• [Problem requirements]: Reproduce the entries below word for word, from the line containing "orange star: moved 9 px right, 6 px up" through the line containing "yellow triangle: rotated", and omit any pictures.

• [Task inputs]:
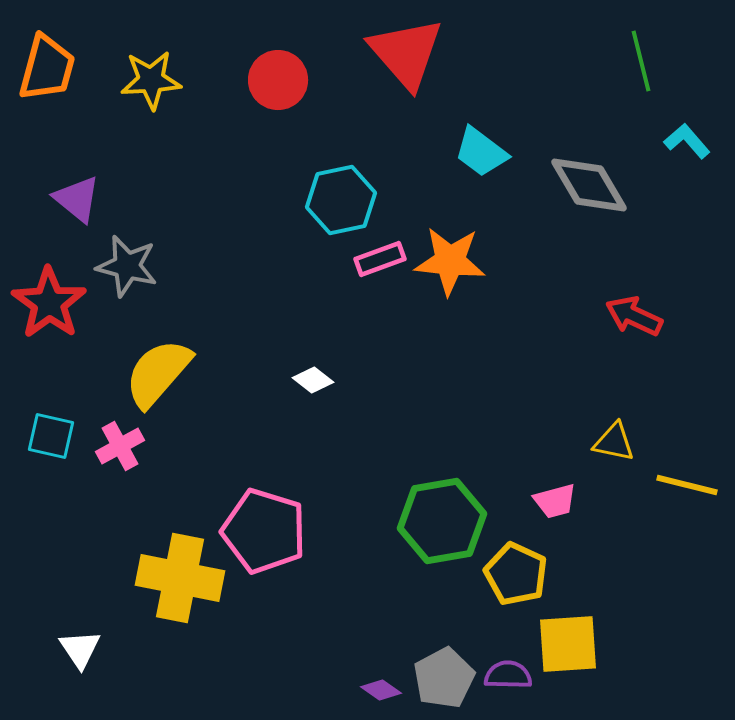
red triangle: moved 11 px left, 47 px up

--

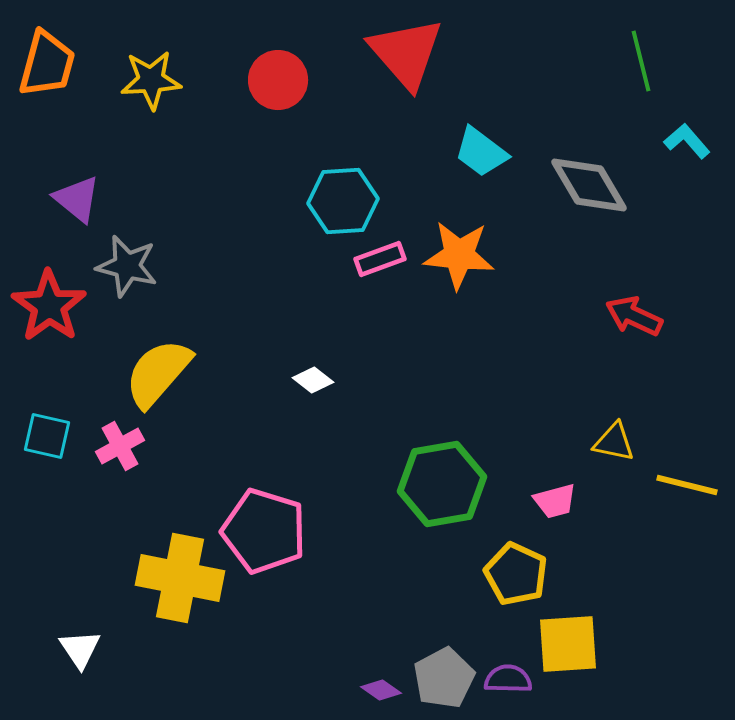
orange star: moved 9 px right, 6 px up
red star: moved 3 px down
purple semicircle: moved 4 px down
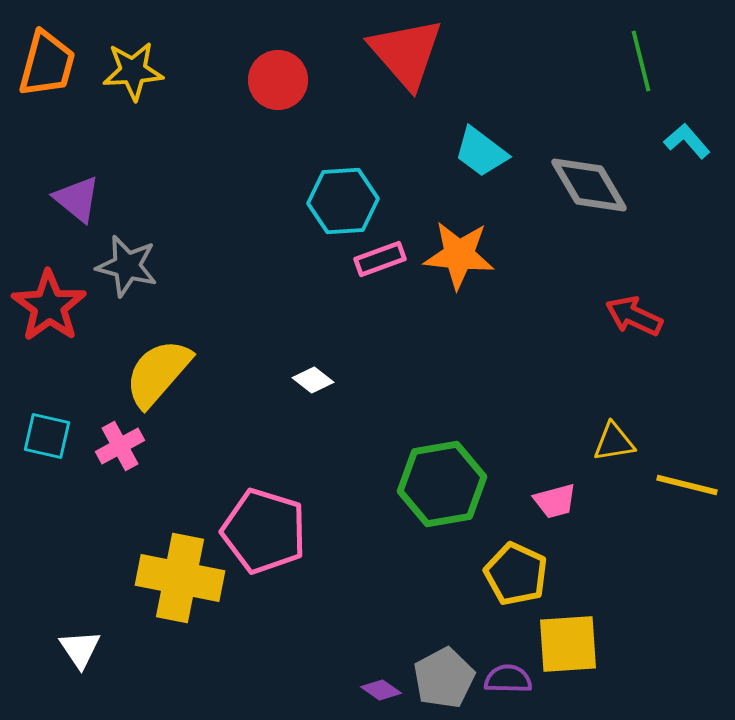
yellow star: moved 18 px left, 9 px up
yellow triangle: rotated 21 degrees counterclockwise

• [Completed exercise]:
orange star: moved 9 px right, 6 px up
red star: moved 3 px down
purple semicircle: moved 4 px down
yellow star: moved 18 px left, 9 px up
yellow triangle: rotated 21 degrees counterclockwise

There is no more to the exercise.